PROBLEM TO SOLVE —
Of the entries below, repeat exactly only those lines from the one containing "R7: 5.6k (+9V, SDA) -> 5.6k (+9V, GND)" through the last line, with pictures omitted.

Dataset records:
== Segment start ==
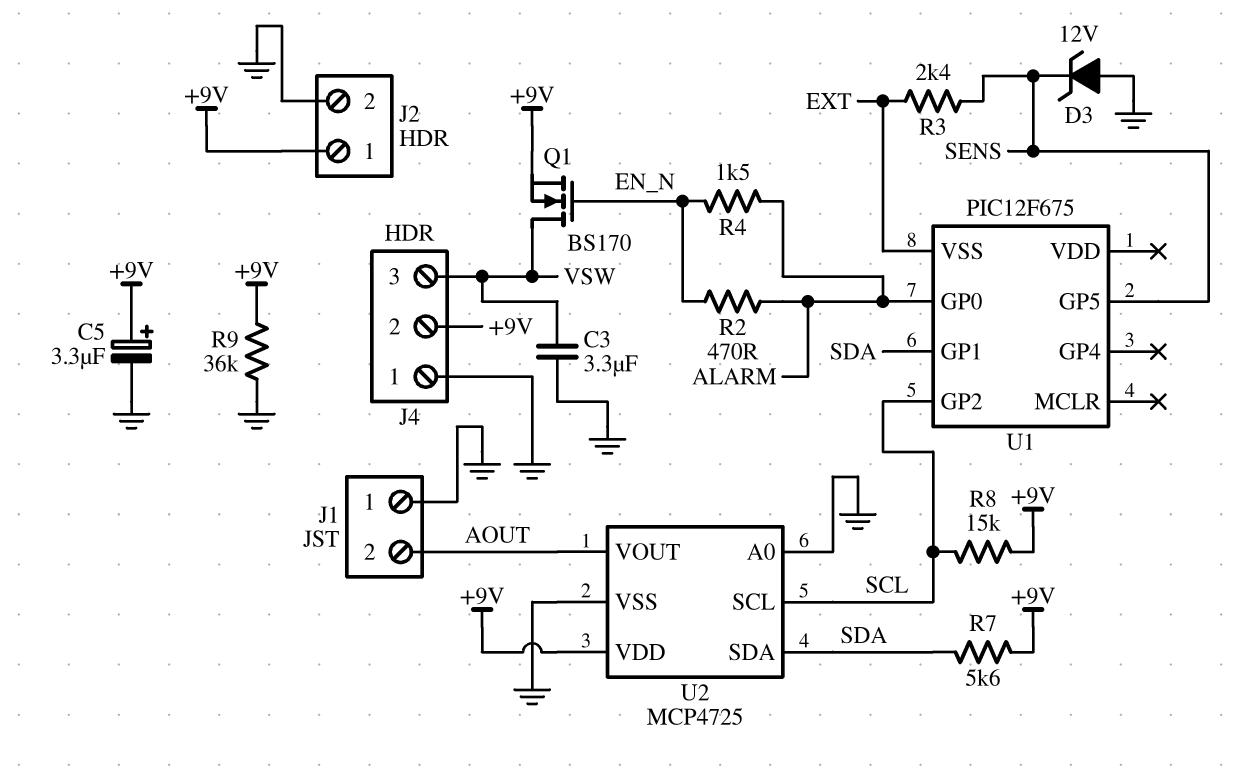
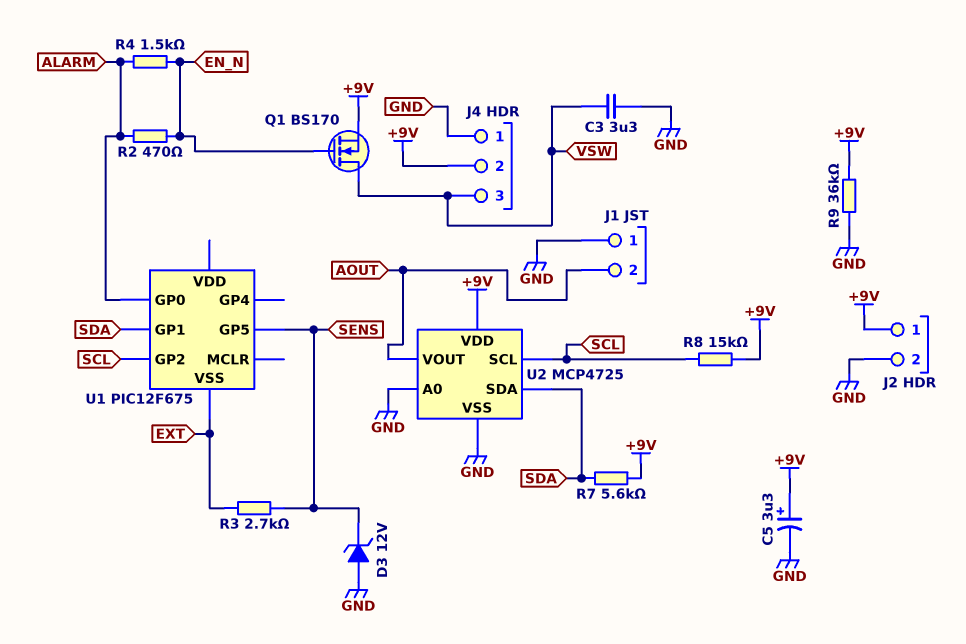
R3: 2.4k (EXT, SENS) -> 2.7k (EXT, SENS)

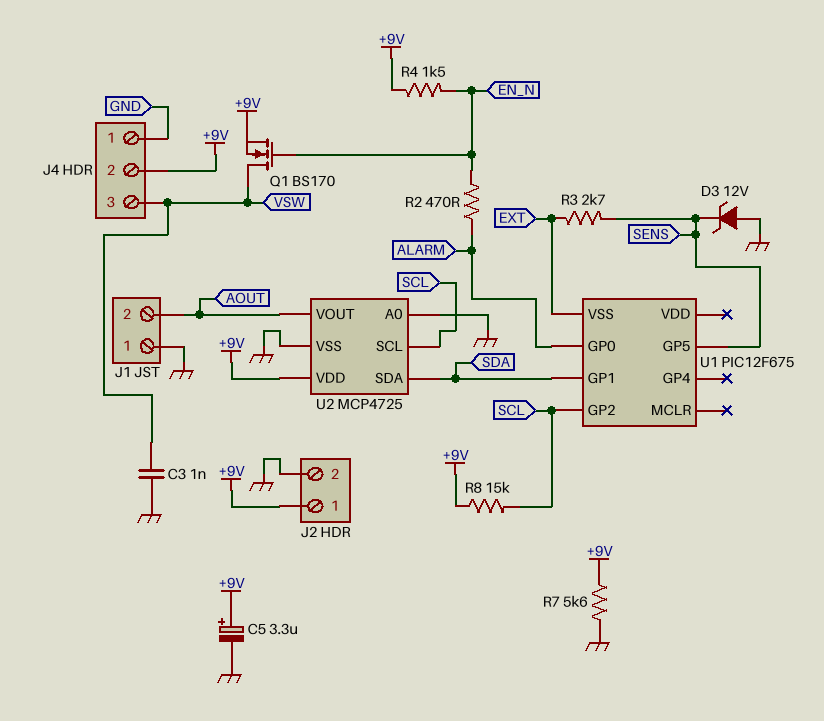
C3: 3.3uF (GND, VSW) -> 1nF (GND, VSW)
R4: 1.5k (ALARM, EN_N) -> 1.5k (+9V, EN_N)
R7: 5.6k (+9V, SDA) -> 5.6k (+9V, GND)
R9: 36k (+9V, GND) -> none

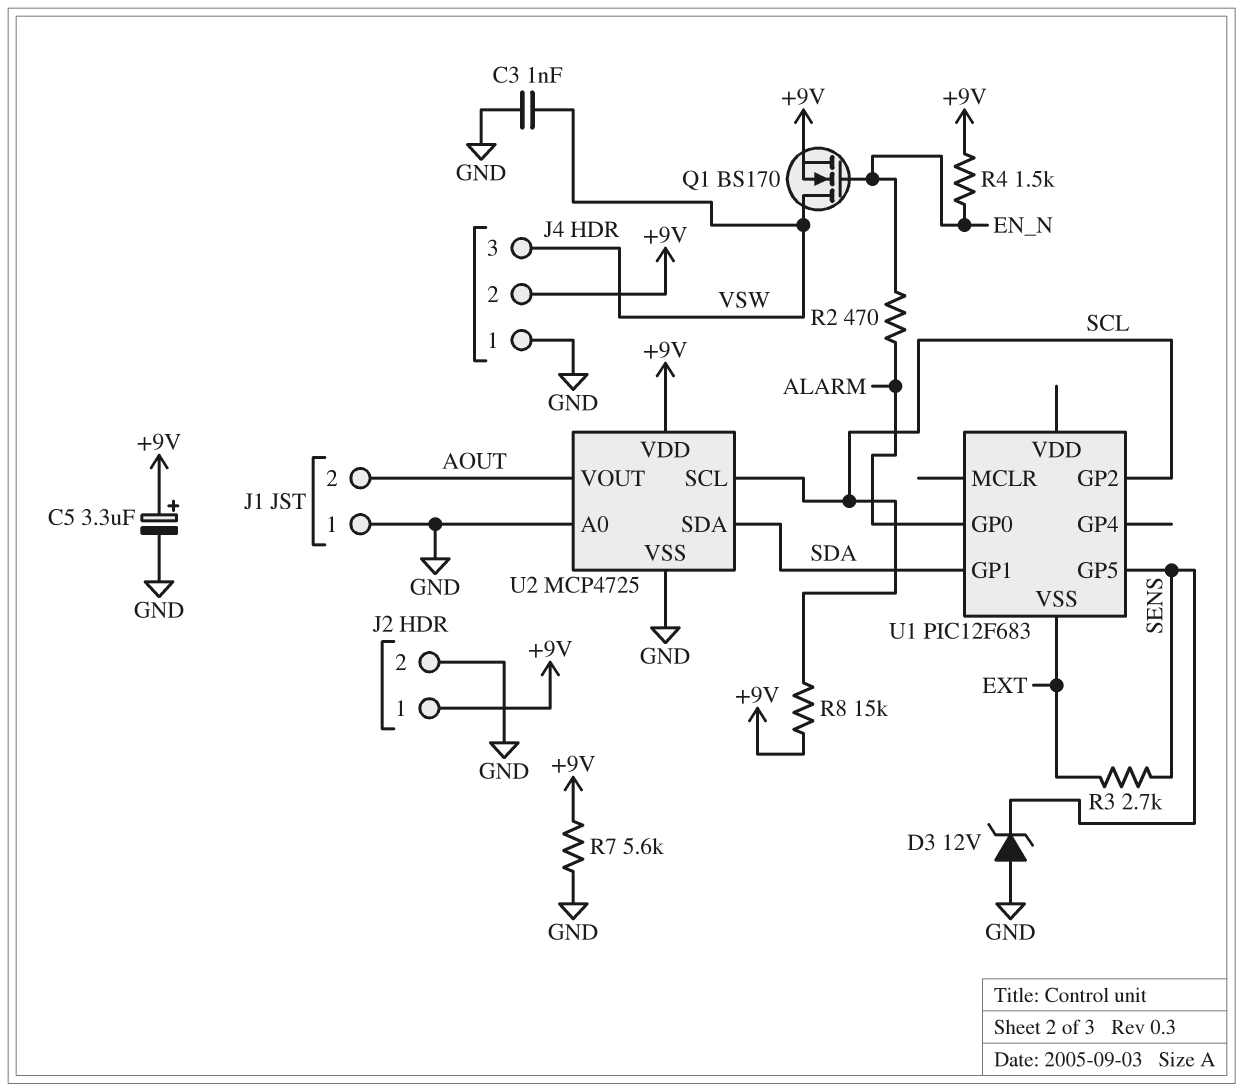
U1: PIC12F675 -> PIC12F683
== Segment end ==
OUTPUT OF THE TASK —
R7: 5.6k (+9V, SDA) -> 5.6k (+9V, GND)
R9: 36k (+9V, GND) -> none

U1: PIC12F675 -> PIC12F683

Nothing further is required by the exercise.